(Coordinate-based object records)

◇ ◇ ◇

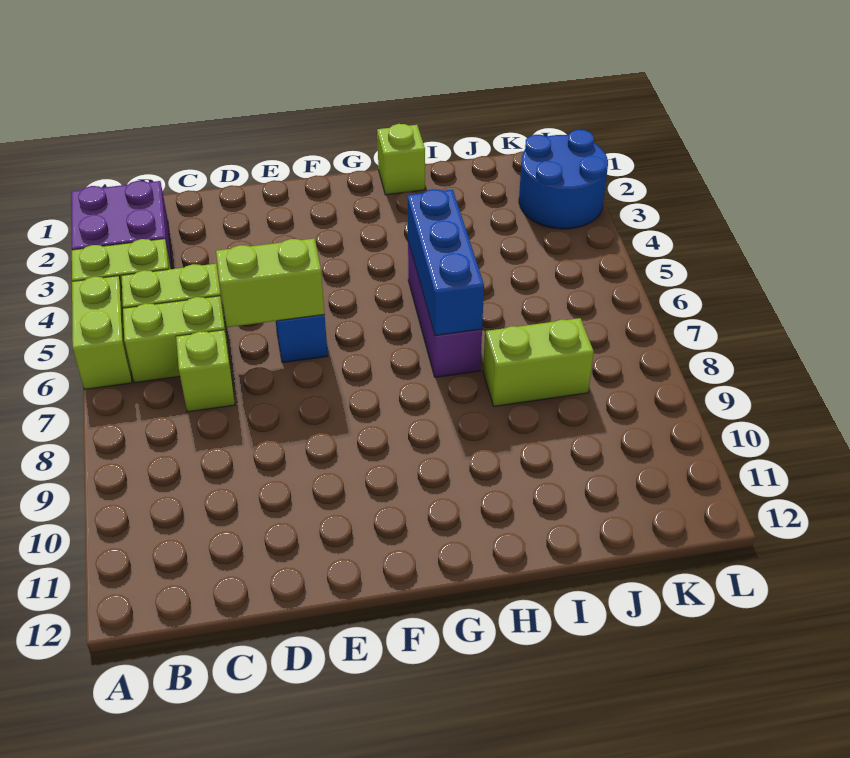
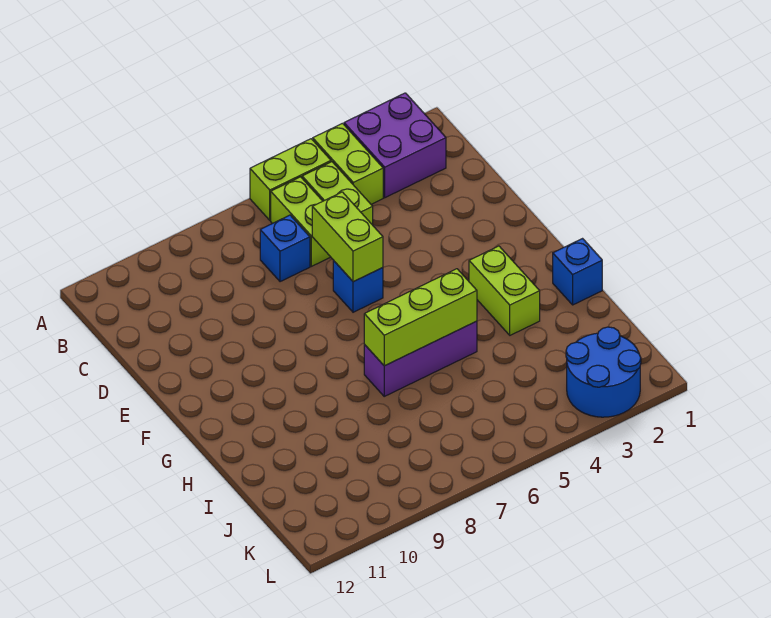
lime brick C7 level 1 -> blue brick C7 level 1
lime brick H1 level 1 -> blue brick H1 level 1
blue brick H5:H7 level 2 -> lime brick H5:H7 level 2
lime brick I8:J8 level 1 -> lime brick G3:H3 level 1

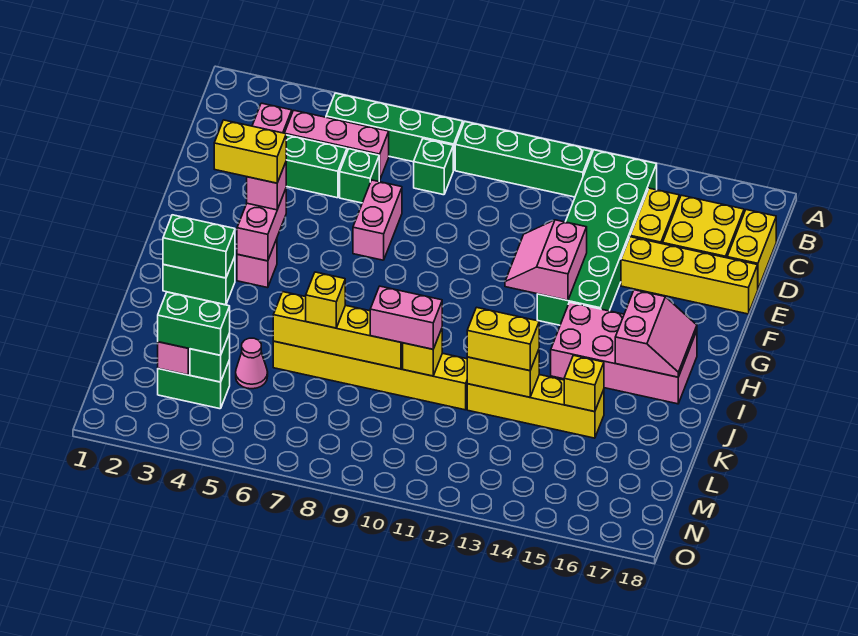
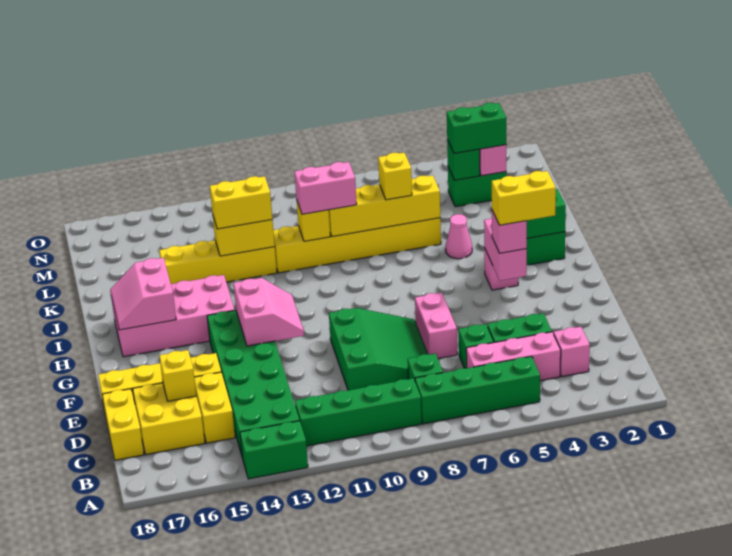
none -> green brick A13:A14 level 1
none -> green slope D8:F10 level 1 top 10
yellow brick K15 level 2 -> yellow brick D16 level 2
pink cone L5 level 1 -> pink cone J5 level 1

◇ ◇ ◇

● **What the task asks**:
Before copying the data, remove the pictures. Then repeat the rest exactly.

● **Worked solution**:
lime brick C7 level 1 -> blue brick C7 level 1
lime brick H1 level 1 -> blue brick H1 level 1
blue brick H5:H7 level 2 -> lime brick H5:H7 level 2
lime brick I8:J8 level 1 -> lime brick G3:H3 level 1

none -> green brick A13:A14 level 1
none -> green slope D8:F10 level 1 top 10
yellow brick K15 level 2 -> yellow brick D16 level 2
pink cone L5 level 1 -> pink cone J5 level 1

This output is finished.